Task description:
Every line containing "black" should be copied out. Go through the entries and find them.

Records shown:
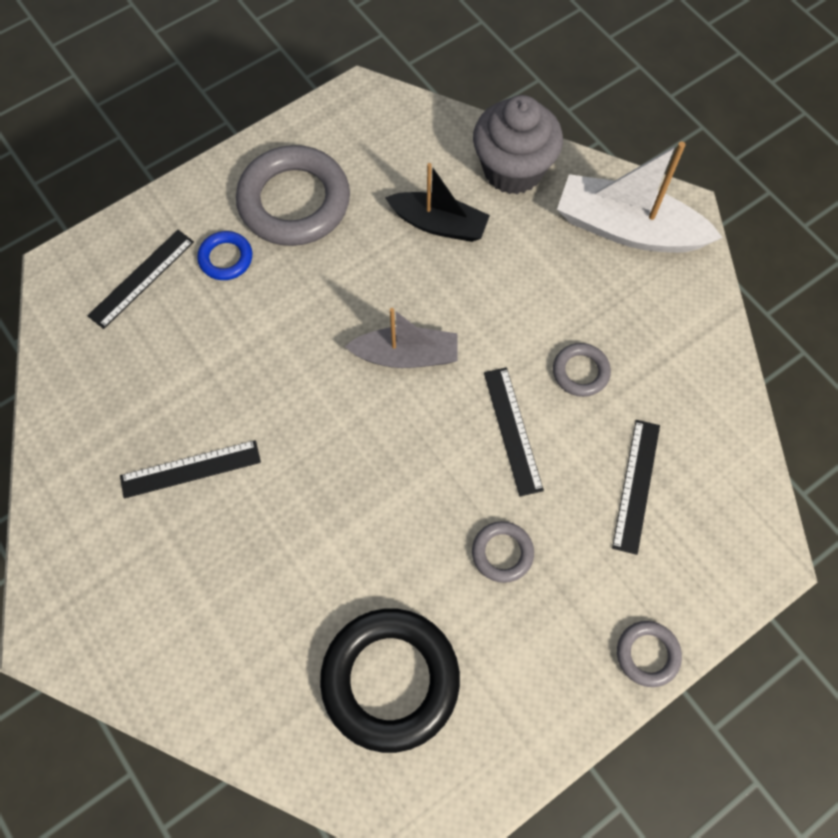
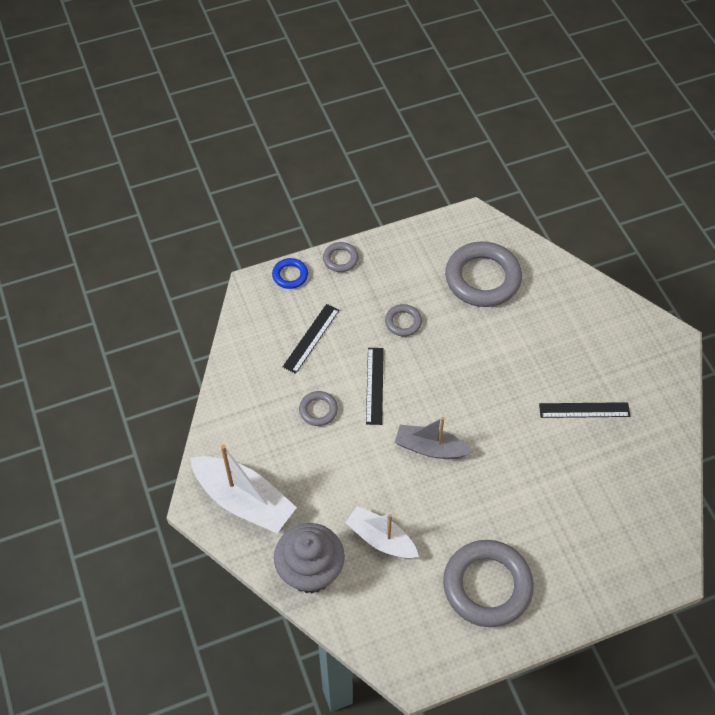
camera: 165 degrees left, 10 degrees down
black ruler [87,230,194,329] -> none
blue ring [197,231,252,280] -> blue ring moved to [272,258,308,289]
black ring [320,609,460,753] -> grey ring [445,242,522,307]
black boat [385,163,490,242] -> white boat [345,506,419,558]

Output for this exercise:
black ruler [87,230,194,329] -> none
black ring [320,609,460,753] -> grey ring [445,242,522,307]
black boat [385,163,490,242] -> white boat [345,506,419,558]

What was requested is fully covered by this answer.